» Aim of the exercise
Pick out all lines in the listing holding the string "degrees" and copy them.

» Data to process
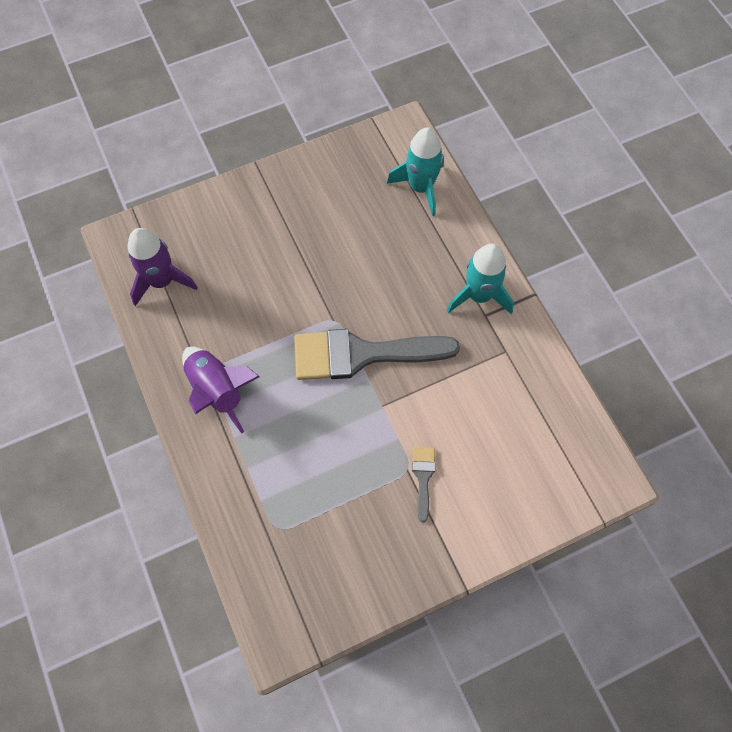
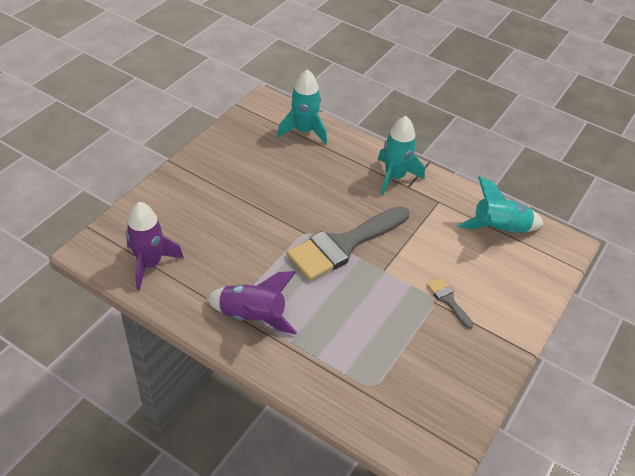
camera: 35 degrees left, 20 degrees down
(547, 422) = (499, 229): none -> turquoise rocket

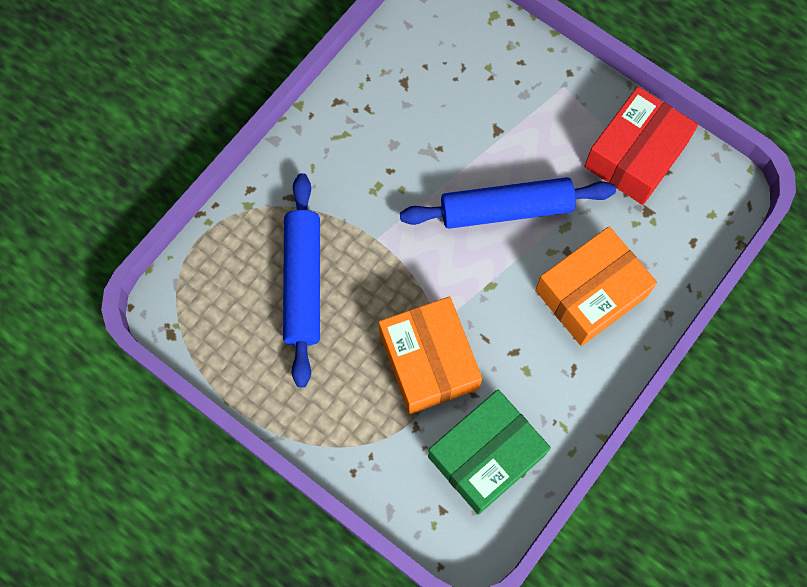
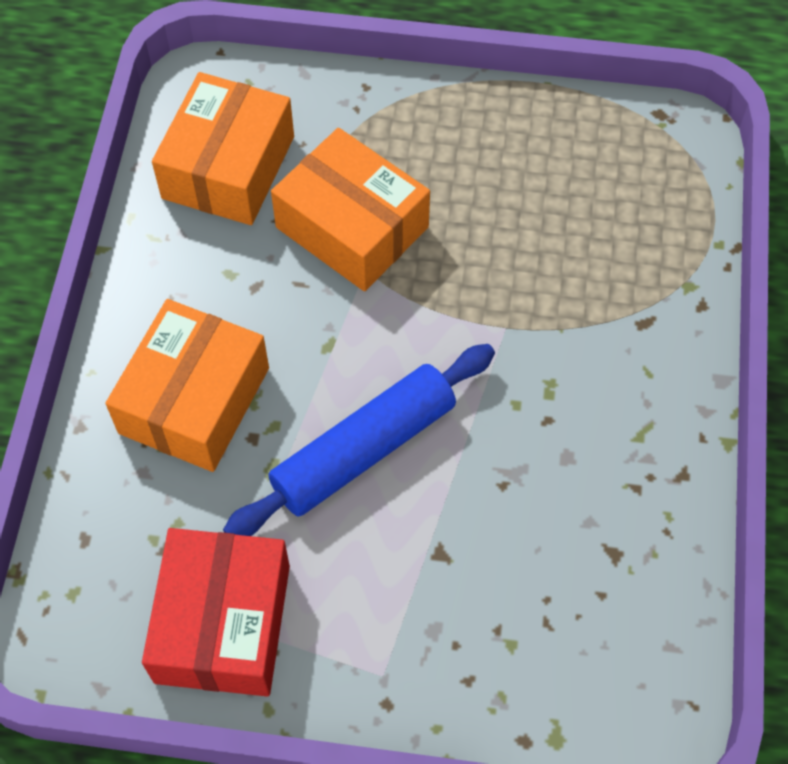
camera: 150 degrees right, 10 degrees down
(303, 282) = (556, 235): blue rolling pin -> none
(486, 456) = (228, 167): green box -> orange box

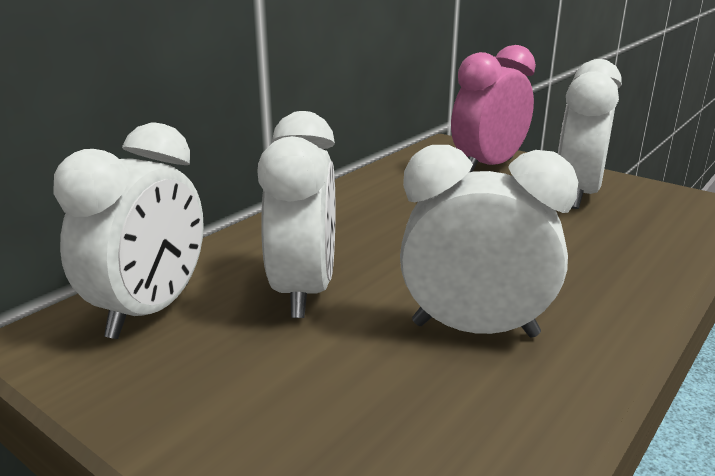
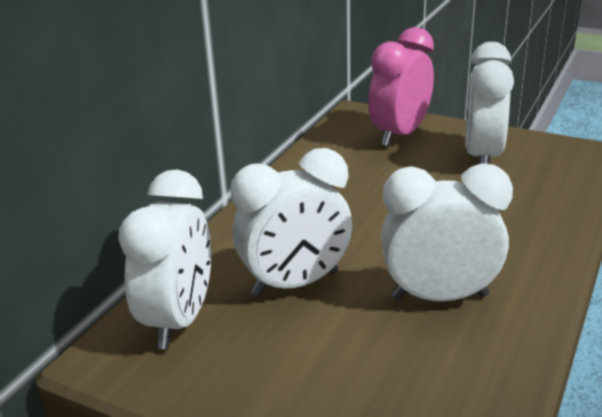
camera: 10 degrees left, 5 degrees up
(304, 291) = (295, 283): white clock -> white clock turned 75 degrees clockwise

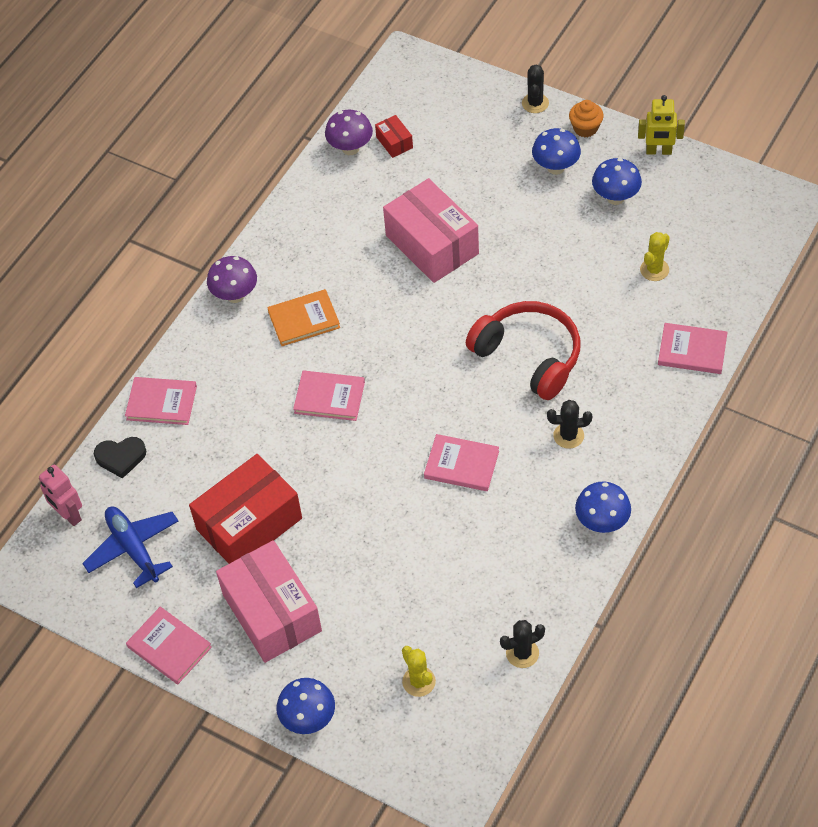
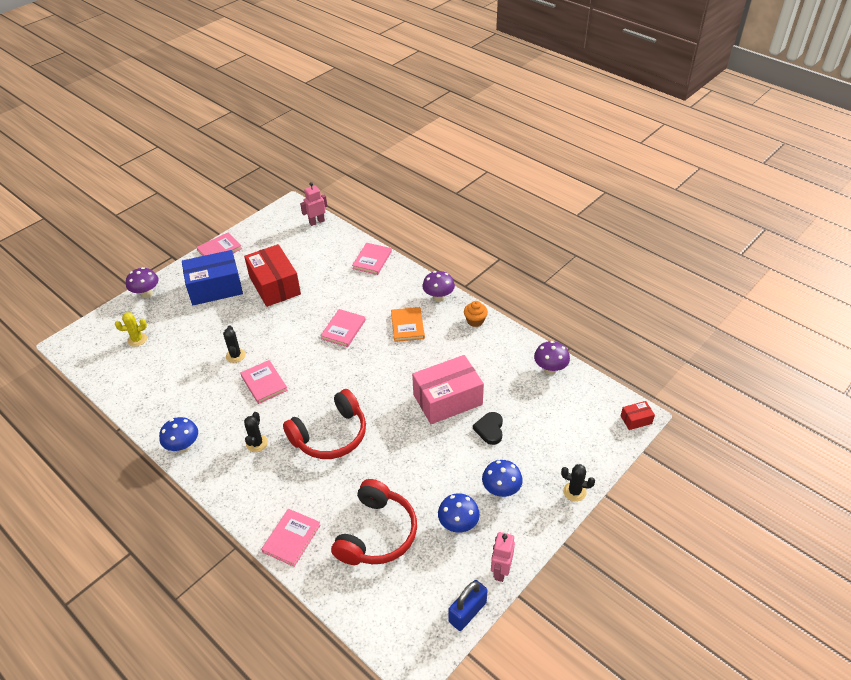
camera: 100 degrees right, 10 degrees down
(121, 457) = (343, 242): black heart -> black heart (490, 429)
(133, 548) = (284, 242): blue plane -> none
(272, 613) = (215, 288): pink box -> blue box
(308, 719) = (146, 294): blue mushroom -> purple mushroom
(394, 142) = (550, 394): red box -> red box (636, 420)
(461, 465) = (264, 383): pink book -> pink book turned 60 degrees counterclockwise
(522, 653) = (123, 387): black cactus -> black cactus (235, 355)
(585, 128) = (539, 521): orange cupcake -> orange cupcake (475, 321)
(654, 270) = (377, 533): yellow cactus -> red headphones
(658, 151) = (500, 571): yellow robot -> pink robot
(716, 170) = (467, 612): none -> blue padlock

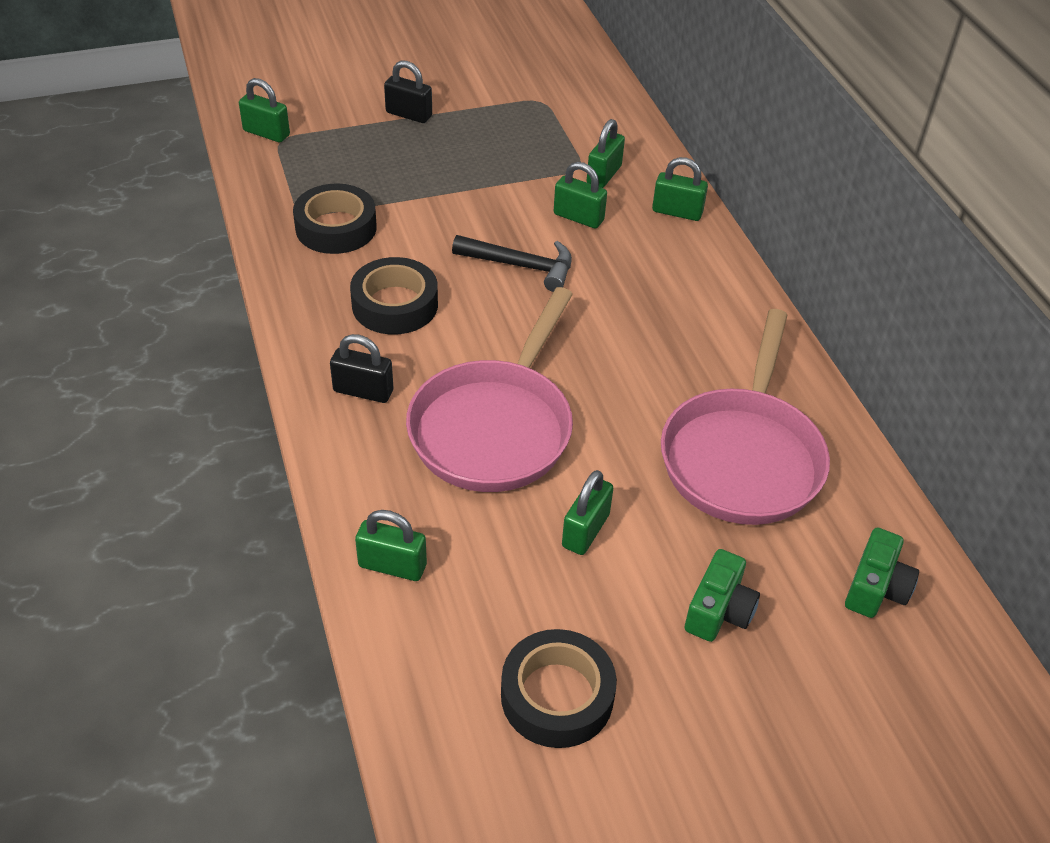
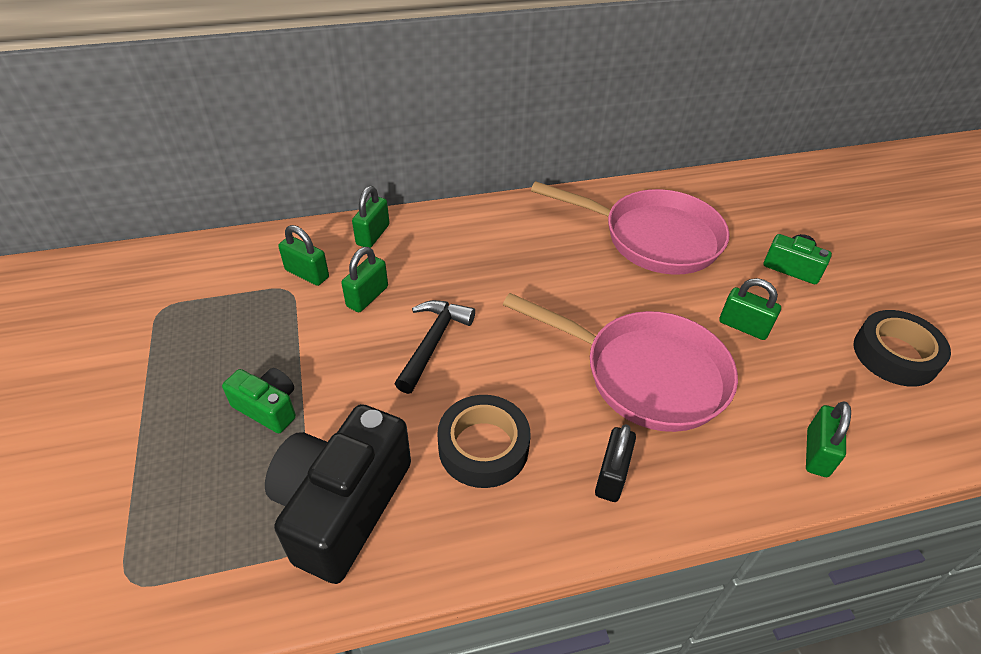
camera: 85 degrees left, 0 degrees up
(266, 133) = (104, 603): green padlock -> none
(336, 227) = (342, 506): black tape -> black camera
(409, 114) = (134, 428): black padlock -> none
(875, 588) = (751, 200): green camera -> green camera (268, 408)

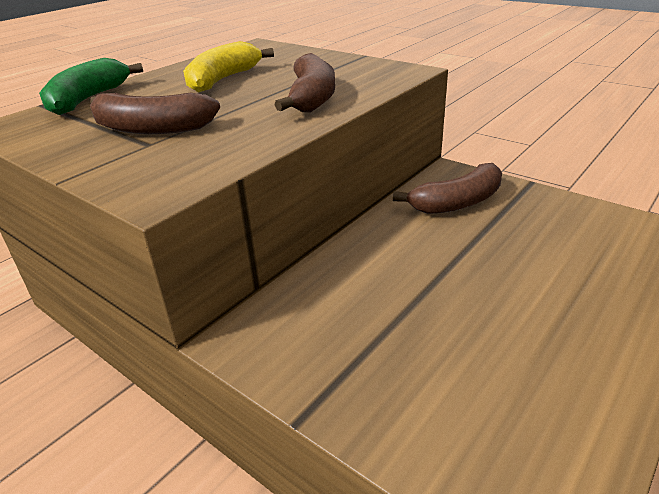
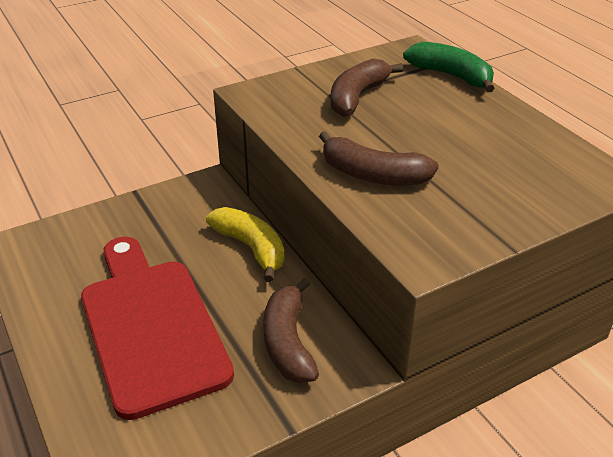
camera: 110 degrees right, 5 degrees up
(223, 80) = (466, 139): yellow banana -> yellow banana (251, 248)
(526, 280) = (151, 326): none -> red cutting board

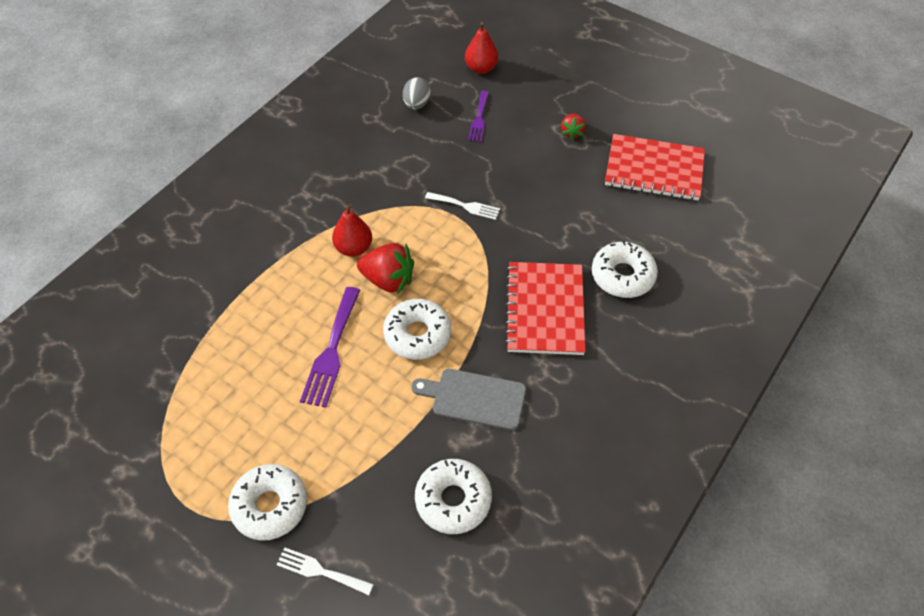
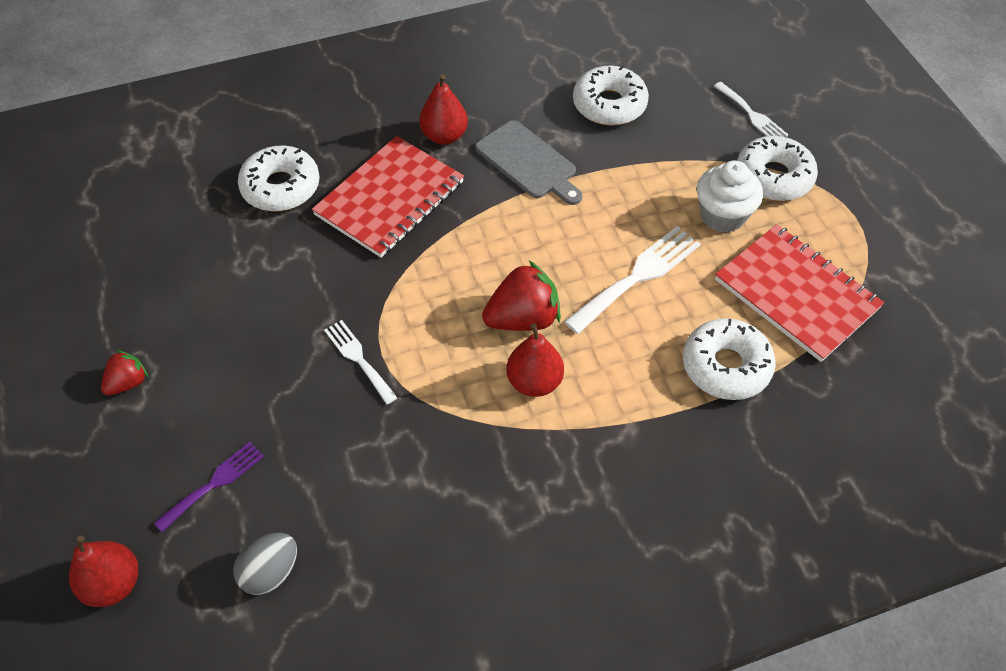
camera: 145 degrees left, 0 degrees up
(295, 440) = (722, 216): none -> white cupcake
(332, 351) = (638, 276): purple fork -> white fork
(388, 280) = (523, 319): red strawberry -> red strawberry turned 105 degrees clockwise
(417, 334) = (536, 244): white donut -> white donut (726, 366)
(556, 383) = (444, 136): none -> red pear
(654, 169) = (104, 275): red notebook -> red notebook (796, 294)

» Written solution
camera: 35 degrees left, 20 degrees down
camera: 150 degrees right, 10 degrees down
camera: 10 degrees left, 5 degrees up
(304, 291) = (295, 283): white clock -> white clock turned 75 degrees clockwise
camera: 100 degrees right, 10 degrees down
(461, 465) = (264, 383): pink book -> pink book turned 60 degrees counterclockwise
camera: 85 degrees left, 0 degrees up
camera: 110 degrees right, 5 degrees up
camera: 145 degrees left, 0 degrees up
(388, 280) = (523, 319): red strawberry -> red strawberry turned 105 degrees clockwise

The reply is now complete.